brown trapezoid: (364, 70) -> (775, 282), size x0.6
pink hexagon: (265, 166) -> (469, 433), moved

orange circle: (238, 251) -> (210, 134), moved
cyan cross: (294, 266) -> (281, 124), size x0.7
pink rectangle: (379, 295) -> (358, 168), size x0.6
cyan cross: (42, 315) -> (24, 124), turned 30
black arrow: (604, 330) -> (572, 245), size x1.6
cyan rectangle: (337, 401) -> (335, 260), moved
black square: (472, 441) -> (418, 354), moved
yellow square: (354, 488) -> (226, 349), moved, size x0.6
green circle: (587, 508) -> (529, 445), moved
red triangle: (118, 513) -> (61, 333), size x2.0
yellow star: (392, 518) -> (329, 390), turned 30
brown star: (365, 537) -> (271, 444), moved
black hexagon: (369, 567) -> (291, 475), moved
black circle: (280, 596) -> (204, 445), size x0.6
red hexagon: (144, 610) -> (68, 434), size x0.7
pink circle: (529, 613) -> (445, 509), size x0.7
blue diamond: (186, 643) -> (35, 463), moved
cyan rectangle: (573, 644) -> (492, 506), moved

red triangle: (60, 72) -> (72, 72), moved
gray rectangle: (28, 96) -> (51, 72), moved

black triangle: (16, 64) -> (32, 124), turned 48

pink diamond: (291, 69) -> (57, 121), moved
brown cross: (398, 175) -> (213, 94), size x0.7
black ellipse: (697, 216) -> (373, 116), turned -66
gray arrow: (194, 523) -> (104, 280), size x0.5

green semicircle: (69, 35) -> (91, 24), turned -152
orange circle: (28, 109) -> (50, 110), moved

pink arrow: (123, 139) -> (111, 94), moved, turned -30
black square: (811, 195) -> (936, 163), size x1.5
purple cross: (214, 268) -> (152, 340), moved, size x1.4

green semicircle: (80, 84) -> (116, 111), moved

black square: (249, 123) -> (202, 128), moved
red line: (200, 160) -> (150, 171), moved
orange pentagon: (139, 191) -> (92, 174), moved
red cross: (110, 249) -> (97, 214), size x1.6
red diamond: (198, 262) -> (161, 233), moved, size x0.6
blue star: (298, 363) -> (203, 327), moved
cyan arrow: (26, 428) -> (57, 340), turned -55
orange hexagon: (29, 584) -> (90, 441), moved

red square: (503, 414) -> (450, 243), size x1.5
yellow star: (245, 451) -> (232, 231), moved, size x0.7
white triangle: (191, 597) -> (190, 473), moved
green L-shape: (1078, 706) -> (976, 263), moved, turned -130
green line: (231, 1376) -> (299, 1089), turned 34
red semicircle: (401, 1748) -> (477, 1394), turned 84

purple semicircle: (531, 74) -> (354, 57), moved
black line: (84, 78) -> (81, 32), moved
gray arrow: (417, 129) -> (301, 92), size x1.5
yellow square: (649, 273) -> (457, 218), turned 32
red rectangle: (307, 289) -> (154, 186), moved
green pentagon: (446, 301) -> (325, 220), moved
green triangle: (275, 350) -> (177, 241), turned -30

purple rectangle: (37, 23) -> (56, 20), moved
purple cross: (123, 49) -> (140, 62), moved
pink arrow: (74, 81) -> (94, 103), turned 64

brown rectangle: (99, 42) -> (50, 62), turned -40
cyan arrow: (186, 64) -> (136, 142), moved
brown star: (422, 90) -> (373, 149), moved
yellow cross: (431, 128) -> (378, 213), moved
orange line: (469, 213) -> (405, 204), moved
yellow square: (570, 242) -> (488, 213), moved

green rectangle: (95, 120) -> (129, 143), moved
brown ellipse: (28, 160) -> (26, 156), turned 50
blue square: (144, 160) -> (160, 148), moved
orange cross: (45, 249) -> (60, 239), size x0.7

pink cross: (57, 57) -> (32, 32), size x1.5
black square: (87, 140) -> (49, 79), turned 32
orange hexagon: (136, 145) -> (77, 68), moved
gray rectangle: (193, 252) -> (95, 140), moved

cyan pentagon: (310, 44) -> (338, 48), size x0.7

——————————

ASSIGNMENT:
Whenever the word "brown" occurs in a line of the listing above, return that line.

ANSWER BOX:
brown trapezoid: (364, 70) -> (775, 282), size x0.6
brown star: (365, 537) -> (271, 444), moved
brown cross: (398, 175) -> (213, 94), size x0.7
brown rectangle: (99, 42) -> (50, 62), turned -40
brown star: (422, 90) -> (373, 149), moved
brown ellipse: (28, 160) -> (26, 156), turned 50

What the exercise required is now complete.